-- MATERIAL FOR THIS TASK follows --

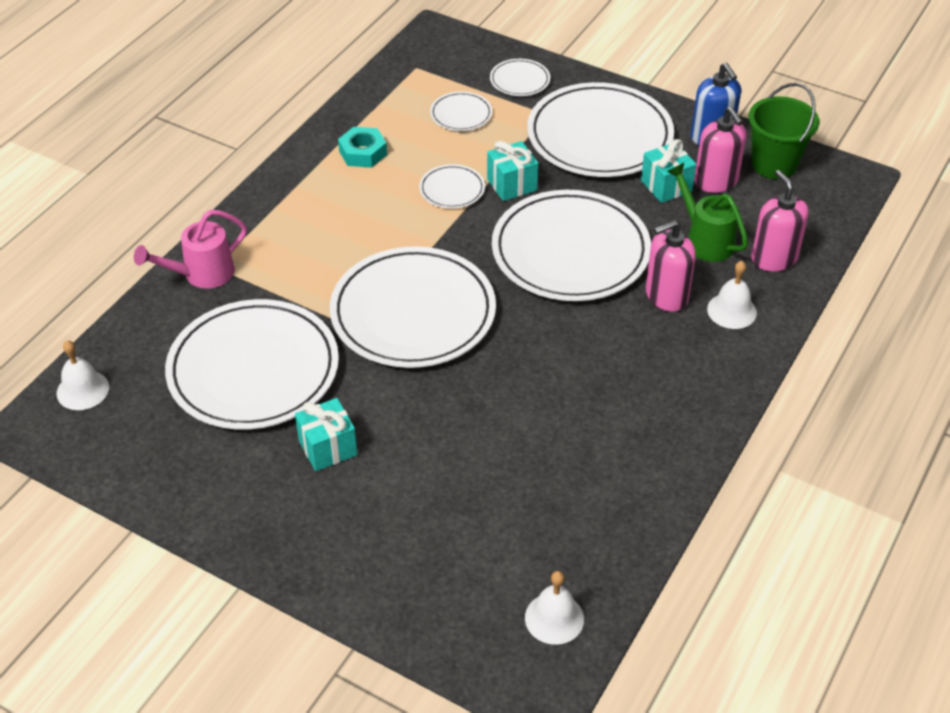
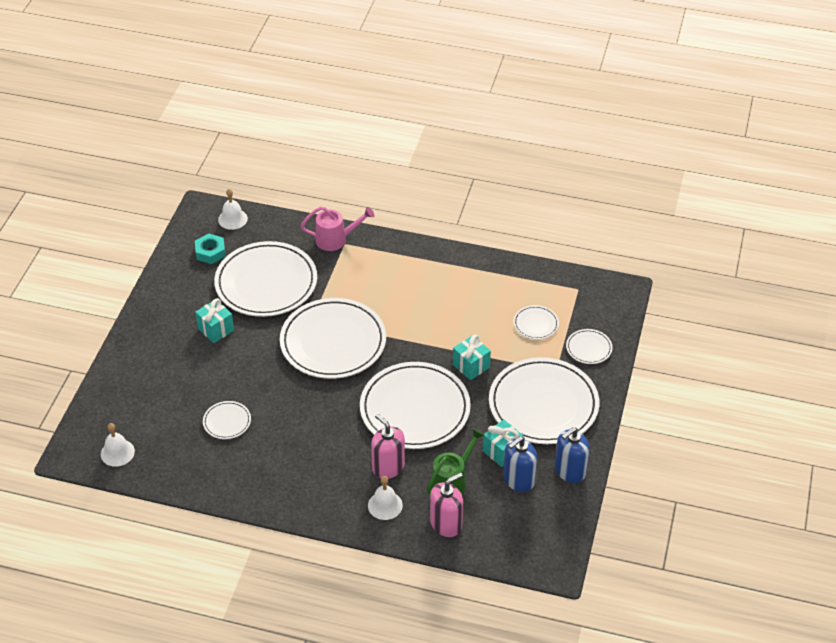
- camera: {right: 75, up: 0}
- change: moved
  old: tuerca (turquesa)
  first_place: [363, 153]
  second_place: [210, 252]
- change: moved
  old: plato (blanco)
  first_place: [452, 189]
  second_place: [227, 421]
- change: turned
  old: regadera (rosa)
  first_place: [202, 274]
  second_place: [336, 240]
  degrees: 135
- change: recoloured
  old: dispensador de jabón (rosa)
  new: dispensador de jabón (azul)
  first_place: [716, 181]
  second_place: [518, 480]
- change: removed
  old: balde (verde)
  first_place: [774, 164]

-- MATERIAL FOR THIS TASK concluded --

> _WHAT THE TASK ASKS_: Using the entries shown above, reproduce verbatim the lines from the line bearing "old: tuerca (turquesa)" to the line bearing "first_place: [202, 274]", inclusive.

> _EXERCISE ANSWER_:
  old: tuerca (turquesa)
  first_place: [363, 153]
  second_place: [210, 252]
- change: moved
  old: plato (blanco)
  first_place: [452, 189]
  second_place: [227, 421]
- change: turned
  old: regadera (rosa)
  first_place: [202, 274]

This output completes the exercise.